### Data in this exercise
-*-

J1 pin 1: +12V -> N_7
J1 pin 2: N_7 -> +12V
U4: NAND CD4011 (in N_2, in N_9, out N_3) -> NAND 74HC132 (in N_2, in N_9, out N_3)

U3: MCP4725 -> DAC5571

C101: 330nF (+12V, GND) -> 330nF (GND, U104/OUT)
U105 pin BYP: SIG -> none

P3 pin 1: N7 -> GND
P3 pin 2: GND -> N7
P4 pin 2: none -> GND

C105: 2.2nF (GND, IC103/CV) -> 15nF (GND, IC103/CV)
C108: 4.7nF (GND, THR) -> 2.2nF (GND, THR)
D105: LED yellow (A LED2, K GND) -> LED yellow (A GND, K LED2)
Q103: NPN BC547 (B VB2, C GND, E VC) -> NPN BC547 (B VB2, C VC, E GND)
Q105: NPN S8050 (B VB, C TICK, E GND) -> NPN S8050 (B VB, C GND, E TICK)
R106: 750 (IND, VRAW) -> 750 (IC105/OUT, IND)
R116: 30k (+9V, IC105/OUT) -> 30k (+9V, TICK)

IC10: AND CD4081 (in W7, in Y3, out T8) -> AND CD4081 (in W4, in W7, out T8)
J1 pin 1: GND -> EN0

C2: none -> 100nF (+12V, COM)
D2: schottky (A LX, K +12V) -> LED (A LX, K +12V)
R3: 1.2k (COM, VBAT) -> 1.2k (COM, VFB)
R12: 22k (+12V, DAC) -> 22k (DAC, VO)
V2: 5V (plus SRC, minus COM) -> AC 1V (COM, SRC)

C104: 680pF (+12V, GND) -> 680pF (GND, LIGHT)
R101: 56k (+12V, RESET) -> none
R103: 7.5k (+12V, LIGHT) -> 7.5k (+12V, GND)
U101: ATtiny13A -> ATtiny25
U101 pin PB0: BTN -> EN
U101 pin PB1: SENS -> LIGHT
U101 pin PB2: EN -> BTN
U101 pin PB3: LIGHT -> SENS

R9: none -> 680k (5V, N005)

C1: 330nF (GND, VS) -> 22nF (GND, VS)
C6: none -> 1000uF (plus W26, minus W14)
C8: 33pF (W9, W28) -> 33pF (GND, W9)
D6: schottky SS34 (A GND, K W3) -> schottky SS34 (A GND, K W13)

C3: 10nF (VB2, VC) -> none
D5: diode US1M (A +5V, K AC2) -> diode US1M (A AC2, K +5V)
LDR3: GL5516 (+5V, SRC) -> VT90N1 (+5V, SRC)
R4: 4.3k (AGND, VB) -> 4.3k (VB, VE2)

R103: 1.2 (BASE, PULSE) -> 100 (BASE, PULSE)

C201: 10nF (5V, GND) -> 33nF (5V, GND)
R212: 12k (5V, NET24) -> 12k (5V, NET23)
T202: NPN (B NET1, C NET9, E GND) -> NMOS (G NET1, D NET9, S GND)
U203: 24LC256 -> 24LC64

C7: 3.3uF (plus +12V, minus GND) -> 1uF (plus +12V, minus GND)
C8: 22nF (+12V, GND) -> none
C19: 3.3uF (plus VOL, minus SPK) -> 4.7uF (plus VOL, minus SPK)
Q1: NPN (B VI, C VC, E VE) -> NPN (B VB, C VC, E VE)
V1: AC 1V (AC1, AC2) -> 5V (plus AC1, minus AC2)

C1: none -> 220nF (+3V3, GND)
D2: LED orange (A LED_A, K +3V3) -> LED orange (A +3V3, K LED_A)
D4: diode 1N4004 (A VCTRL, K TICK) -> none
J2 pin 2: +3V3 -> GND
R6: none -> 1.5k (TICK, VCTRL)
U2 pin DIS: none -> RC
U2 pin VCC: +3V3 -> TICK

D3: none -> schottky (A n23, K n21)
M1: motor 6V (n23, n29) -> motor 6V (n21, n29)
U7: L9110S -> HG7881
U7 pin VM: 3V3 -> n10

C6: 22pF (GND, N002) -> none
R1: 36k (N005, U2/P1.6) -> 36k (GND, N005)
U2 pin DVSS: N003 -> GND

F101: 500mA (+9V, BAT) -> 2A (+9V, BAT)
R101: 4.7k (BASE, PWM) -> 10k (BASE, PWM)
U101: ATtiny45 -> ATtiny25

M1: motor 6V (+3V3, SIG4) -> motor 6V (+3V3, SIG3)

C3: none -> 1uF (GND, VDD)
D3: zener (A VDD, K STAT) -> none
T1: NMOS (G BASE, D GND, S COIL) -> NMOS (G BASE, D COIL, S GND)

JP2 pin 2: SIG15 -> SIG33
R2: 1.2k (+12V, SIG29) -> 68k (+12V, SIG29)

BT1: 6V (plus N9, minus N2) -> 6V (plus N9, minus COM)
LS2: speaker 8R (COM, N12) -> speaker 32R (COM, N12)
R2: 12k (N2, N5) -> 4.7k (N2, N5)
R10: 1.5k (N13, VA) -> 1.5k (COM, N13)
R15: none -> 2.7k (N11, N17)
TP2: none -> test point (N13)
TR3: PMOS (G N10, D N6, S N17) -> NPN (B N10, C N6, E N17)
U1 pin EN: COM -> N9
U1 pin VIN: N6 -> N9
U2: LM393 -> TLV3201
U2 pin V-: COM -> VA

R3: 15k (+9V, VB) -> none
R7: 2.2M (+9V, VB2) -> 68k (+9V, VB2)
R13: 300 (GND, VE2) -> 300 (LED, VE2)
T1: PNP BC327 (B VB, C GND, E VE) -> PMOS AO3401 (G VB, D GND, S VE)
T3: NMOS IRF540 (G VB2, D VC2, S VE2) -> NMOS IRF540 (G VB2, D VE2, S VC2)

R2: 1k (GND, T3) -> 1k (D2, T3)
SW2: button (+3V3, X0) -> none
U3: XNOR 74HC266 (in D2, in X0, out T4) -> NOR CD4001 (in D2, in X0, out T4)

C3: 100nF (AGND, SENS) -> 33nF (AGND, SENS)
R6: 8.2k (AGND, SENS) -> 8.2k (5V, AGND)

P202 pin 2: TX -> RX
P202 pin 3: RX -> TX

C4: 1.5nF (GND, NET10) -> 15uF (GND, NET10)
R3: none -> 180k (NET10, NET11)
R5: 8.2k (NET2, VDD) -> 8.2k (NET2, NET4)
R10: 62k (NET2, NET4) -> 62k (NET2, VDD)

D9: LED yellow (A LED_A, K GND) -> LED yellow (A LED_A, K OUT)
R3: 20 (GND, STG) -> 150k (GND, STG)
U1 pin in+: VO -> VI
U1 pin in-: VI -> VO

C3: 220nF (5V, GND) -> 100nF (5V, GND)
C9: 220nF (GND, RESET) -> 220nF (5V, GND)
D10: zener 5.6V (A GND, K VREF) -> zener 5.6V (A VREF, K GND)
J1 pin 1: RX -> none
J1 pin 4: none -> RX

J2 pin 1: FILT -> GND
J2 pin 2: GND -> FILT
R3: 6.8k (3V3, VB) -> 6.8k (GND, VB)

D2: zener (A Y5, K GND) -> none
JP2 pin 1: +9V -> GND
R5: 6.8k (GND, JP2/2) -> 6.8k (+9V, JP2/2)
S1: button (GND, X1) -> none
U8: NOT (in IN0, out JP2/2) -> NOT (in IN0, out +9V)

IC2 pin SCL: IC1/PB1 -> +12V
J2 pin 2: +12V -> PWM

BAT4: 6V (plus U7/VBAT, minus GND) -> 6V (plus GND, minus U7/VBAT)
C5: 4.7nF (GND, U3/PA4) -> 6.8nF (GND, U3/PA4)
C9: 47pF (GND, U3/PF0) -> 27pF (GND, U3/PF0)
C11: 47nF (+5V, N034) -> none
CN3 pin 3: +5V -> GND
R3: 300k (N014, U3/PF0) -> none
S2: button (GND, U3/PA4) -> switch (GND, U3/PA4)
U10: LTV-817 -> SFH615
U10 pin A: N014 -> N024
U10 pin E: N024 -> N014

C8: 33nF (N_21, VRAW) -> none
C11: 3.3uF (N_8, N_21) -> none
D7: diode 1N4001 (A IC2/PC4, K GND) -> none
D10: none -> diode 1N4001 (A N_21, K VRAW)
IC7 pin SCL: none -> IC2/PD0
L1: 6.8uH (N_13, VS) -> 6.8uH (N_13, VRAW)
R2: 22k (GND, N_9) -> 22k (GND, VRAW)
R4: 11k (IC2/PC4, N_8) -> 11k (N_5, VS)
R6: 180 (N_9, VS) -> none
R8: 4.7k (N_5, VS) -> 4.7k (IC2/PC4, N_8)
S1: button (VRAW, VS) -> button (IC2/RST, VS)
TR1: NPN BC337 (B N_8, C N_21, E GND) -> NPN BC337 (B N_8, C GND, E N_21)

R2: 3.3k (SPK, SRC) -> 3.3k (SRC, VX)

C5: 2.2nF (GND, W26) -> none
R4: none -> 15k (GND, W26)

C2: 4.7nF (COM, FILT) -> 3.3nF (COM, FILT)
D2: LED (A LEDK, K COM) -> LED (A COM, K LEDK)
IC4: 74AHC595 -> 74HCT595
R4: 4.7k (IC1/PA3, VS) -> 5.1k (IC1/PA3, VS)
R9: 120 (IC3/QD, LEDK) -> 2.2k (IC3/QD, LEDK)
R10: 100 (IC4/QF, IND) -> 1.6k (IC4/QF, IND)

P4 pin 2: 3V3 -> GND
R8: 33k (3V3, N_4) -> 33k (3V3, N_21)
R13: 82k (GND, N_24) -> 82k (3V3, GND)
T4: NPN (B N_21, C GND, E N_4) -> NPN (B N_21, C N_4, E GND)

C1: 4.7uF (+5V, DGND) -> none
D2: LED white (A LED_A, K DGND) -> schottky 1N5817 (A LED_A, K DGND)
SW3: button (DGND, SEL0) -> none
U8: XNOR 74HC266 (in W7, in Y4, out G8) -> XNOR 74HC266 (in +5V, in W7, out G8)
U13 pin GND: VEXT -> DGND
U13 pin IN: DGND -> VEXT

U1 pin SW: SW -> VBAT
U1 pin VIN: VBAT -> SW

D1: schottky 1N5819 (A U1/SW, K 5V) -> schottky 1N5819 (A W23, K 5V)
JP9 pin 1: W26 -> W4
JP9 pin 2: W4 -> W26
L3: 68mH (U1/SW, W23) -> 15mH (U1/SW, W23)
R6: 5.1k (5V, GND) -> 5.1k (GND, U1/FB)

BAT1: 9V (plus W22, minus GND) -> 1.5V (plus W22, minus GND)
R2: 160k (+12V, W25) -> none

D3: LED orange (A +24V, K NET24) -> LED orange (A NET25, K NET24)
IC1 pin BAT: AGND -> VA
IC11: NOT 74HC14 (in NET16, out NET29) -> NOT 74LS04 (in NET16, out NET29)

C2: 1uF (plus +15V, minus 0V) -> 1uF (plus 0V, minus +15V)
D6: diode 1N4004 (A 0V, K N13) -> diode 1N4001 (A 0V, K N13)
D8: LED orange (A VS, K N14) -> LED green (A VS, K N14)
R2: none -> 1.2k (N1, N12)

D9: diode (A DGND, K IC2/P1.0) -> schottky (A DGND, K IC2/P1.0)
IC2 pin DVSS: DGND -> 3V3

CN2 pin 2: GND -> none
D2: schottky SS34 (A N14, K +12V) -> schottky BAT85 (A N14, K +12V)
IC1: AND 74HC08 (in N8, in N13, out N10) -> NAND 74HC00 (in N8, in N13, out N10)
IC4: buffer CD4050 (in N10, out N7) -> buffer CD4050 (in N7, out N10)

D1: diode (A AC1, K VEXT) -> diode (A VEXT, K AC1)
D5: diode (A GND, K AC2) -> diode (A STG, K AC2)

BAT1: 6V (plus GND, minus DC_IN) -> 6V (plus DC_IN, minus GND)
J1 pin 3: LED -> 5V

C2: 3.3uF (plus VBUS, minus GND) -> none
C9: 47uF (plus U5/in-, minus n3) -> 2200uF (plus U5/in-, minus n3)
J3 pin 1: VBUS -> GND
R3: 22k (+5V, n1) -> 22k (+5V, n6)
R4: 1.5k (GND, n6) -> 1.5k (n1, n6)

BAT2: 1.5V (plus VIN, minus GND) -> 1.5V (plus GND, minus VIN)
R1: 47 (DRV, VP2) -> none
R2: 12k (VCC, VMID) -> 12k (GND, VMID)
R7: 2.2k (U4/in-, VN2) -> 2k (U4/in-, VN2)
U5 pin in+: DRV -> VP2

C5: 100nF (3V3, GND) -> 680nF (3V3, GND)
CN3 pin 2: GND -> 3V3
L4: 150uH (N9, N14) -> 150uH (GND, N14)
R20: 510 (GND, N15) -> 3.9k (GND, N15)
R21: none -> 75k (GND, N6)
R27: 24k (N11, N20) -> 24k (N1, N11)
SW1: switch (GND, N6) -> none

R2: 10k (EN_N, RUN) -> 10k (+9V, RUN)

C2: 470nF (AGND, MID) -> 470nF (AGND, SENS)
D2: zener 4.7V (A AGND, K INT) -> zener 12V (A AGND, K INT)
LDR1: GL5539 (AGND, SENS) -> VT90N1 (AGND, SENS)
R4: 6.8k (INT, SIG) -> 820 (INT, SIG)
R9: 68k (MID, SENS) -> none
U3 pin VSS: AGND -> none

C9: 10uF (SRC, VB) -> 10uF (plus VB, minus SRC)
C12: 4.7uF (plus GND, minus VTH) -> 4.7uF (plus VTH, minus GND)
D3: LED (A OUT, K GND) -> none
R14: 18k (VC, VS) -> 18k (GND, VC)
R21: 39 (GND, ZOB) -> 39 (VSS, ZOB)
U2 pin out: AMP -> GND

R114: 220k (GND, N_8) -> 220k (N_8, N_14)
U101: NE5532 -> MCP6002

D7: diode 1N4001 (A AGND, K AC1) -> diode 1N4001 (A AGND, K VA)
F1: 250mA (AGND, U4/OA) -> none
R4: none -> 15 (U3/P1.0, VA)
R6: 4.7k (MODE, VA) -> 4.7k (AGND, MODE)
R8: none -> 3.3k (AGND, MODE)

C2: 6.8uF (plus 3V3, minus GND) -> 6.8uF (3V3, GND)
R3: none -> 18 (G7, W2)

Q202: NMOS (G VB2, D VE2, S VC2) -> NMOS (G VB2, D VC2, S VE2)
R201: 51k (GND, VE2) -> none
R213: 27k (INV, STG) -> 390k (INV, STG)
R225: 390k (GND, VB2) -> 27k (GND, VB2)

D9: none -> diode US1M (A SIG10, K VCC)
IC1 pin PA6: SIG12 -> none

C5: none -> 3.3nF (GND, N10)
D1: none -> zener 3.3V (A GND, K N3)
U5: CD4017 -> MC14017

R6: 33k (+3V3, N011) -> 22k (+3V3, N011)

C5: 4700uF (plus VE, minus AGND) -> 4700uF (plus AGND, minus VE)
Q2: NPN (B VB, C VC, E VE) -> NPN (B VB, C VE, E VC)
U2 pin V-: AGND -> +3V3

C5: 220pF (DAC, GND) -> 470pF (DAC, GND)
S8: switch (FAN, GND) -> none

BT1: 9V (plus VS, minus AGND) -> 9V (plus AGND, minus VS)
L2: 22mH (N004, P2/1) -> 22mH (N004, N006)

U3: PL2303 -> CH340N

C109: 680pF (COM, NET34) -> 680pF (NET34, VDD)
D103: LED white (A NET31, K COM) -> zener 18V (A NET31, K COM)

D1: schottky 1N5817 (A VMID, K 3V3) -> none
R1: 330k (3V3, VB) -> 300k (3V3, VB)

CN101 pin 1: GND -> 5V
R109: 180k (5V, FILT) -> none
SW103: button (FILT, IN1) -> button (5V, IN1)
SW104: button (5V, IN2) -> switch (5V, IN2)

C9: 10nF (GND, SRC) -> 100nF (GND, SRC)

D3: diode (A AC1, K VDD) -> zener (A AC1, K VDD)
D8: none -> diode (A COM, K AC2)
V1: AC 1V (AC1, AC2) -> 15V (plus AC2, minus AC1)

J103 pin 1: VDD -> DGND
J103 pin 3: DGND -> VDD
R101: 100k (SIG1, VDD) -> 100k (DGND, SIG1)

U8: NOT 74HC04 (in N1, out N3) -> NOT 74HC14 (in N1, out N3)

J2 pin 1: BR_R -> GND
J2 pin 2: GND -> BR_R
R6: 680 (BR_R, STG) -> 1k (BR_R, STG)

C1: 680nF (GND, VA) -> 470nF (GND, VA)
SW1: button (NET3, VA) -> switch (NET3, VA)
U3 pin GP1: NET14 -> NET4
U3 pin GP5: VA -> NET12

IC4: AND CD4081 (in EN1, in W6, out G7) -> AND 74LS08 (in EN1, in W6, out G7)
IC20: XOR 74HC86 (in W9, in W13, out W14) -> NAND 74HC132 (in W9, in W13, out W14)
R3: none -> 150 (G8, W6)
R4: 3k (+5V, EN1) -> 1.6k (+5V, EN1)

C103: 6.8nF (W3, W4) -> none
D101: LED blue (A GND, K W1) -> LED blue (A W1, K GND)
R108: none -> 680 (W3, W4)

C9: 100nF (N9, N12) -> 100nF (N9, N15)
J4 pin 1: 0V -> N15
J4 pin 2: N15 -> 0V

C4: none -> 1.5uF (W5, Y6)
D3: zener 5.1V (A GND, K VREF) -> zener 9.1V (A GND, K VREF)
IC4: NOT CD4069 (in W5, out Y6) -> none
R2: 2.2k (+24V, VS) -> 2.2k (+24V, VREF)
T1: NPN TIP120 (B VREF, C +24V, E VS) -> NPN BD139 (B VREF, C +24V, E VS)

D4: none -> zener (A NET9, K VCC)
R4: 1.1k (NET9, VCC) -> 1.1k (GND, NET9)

-*-

### Exercise brief
Using the records above, write out exactly the lines between the one holding "R106: 750 (IND, VRAW) -> 750 (IC105/OUT, IND)" and the one holding "U203: 24LC256 -> 24LC64", inclusive; leave everything else out.

### Output of the exercise
R106: 750 (IND, VRAW) -> 750 (IC105/OUT, IND)
R116: 30k (+9V, IC105/OUT) -> 30k (+9V, TICK)

IC10: AND CD4081 (in W7, in Y3, out T8) -> AND CD4081 (in W4, in W7, out T8)
J1 pin 1: GND -> EN0

C2: none -> 100nF (+12V, COM)
D2: schottky (A LX, K +12V) -> LED (A LX, K +12V)
R3: 1.2k (COM, VBAT) -> 1.2k (COM, VFB)
R12: 22k (+12V, DAC) -> 22k (DAC, VO)
V2: 5V (plus SRC, minus COM) -> AC 1V (COM, SRC)

C104: 680pF (+12V, GND) -> 680pF (GND, LIGHT)
R101: 56k (+12V, RESET) -> none
R103: 7.5k (+12V, LIGHT) -> 7.5k (+12V, GND)
U101: ATtiny13A -> ATtiny25
U101 pin PB0: BTN -> EN
U101 pin PB1: SENS -> LIGHT
U101 pin PB2: EN -> BTN
U101 pin PB3: LIGHT -> SENS

R9: none -> 680k (5V, N005)

C1: 330nF (GND, VS) -> 22nF (GND, VS)
C6: none -> 1000uF (plus W26, minus W14)
C8: 33pF (W9, W28) -> 33pF (GND, W9)
D6: schottky SS34 (A GND, K W3) -> schottky SS34 (A GND, K W13)

C3: 10nF (VB2, VC) -> none
D5: diode US1M (A +5V, K AC2) -> diode US1M (A AC2, K +5V)
LDR3: GL5516 (+5V, SRC) -> VT90N1 (+5V, SRC)
R4: 4.3k (AGND, VB) -> 4.3k (VB, VE2)

R103: 1.2 (BASE, PULSE) -> 100 (BASE, PULSE)

C201: 10nF (5V, GND) -> 33nF (5V, GND)
R212: 12k (5V, NET24) -> 12k (5V, NET23)
T202: NPN (B NET1, C NET9, E GND) -> NMOS (G NET1, D NET9, S GND)
U203: 24LC256 -> 24LC64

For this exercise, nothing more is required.